_PROBLEM TO WORK ON_
Locate "IMU pin VCC: 5V -> GND" in the listing. Transcribe the line that contains it and every line that follows, through the last, omitting all pictures.

_MATERIAL TO PROCESS_

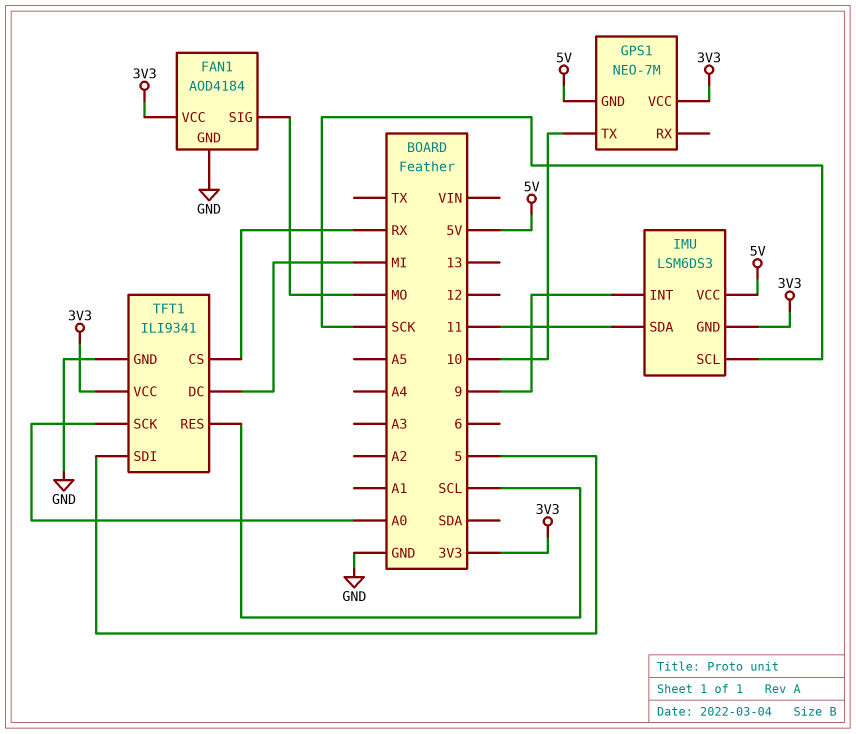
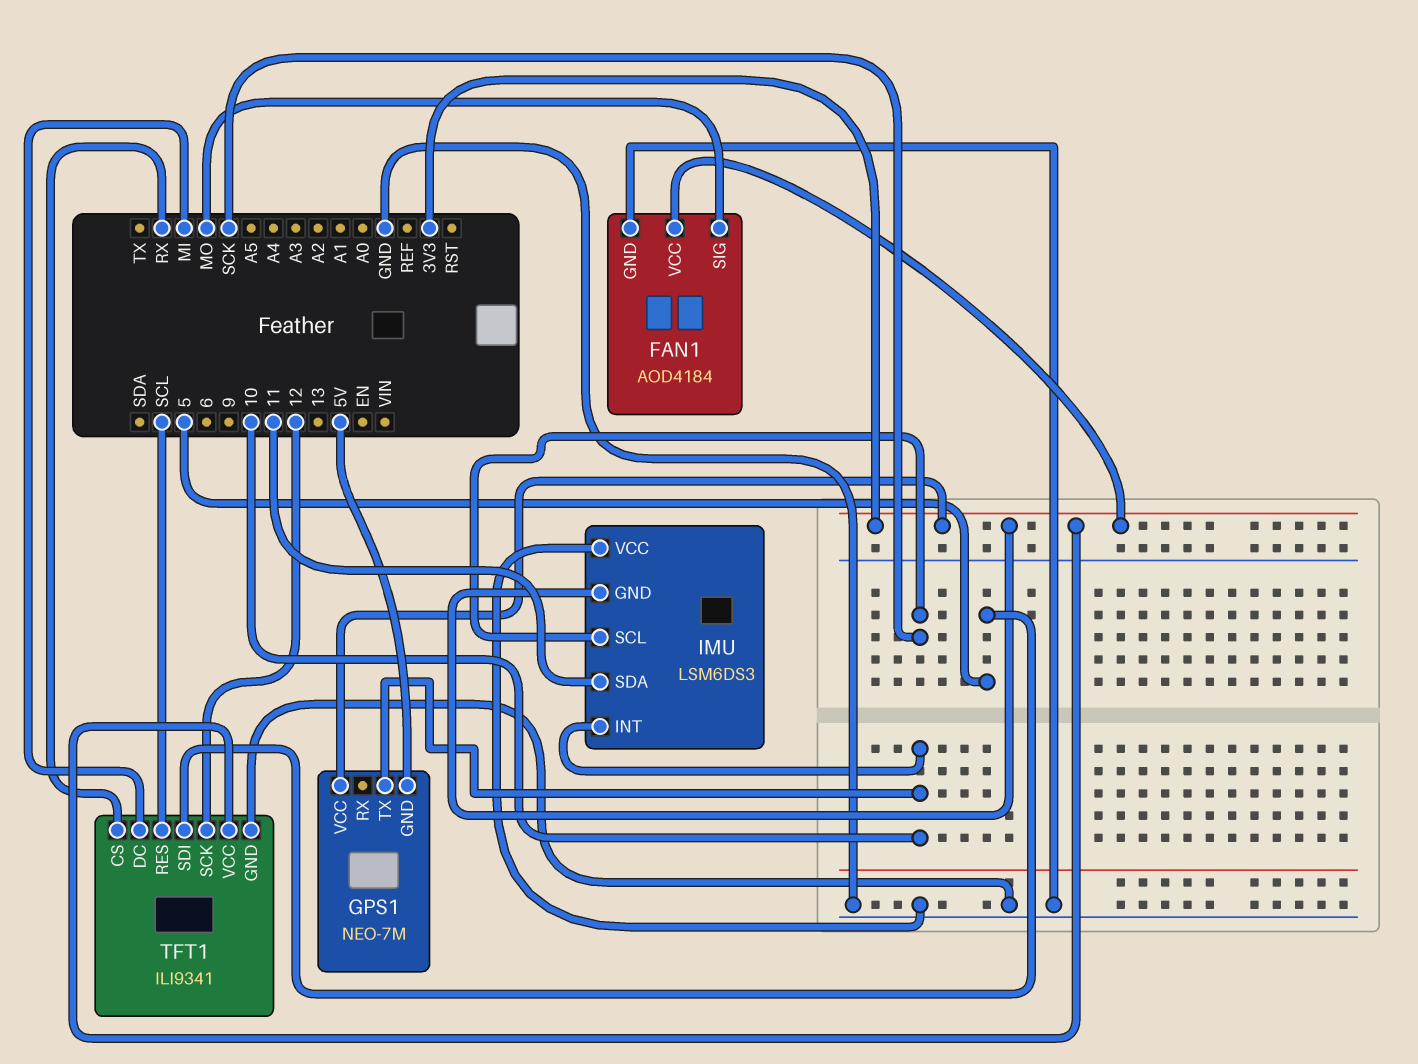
IMU pin INT: 9 -> 10
IMU pin VCC: 5V -> GND
TFT1 pin SCK: A0 -> 12

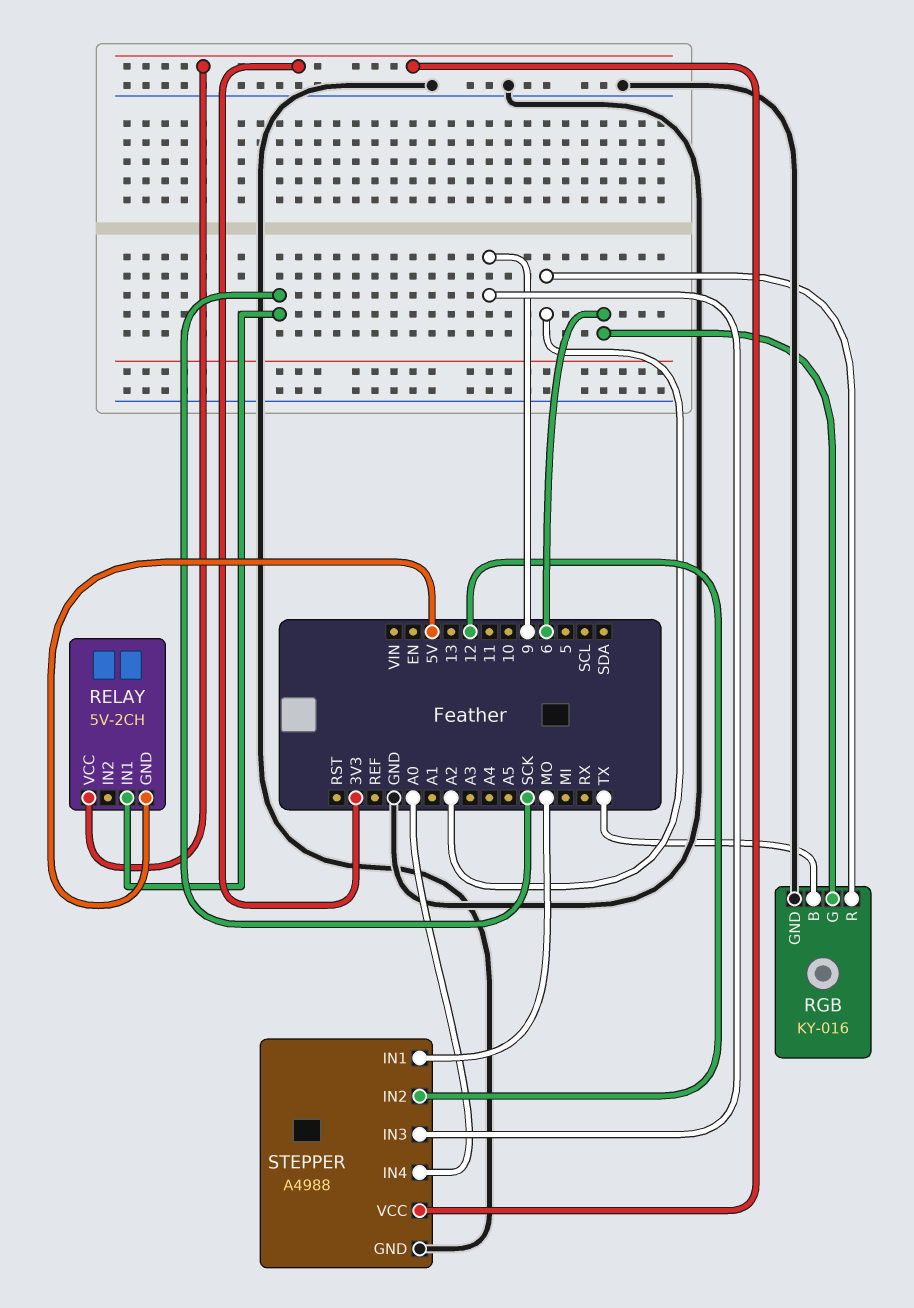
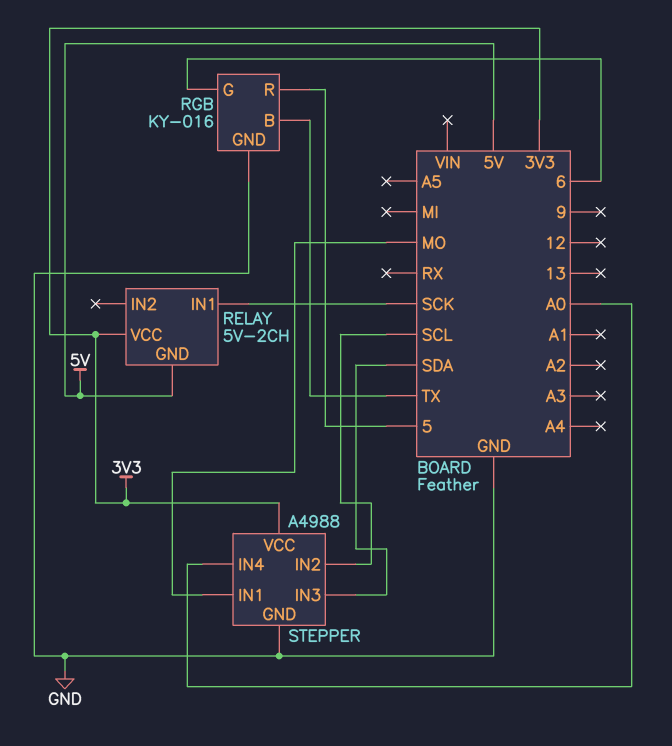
RGB pin R: A2 -> 5
STEPPER pin IN2: 12 -> SCL
STEPPER pin IN3: 9 -> SDA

_WRITTEN SOLUTION_
IMU pin VCC: 5V -> GND
TFT1 pin SCK: A0 -> 12

RGB pin R: A2 -> 5
STEPPER pin IN2: 12 -> SCL
STEPPER pin IN3: 9 -> SDA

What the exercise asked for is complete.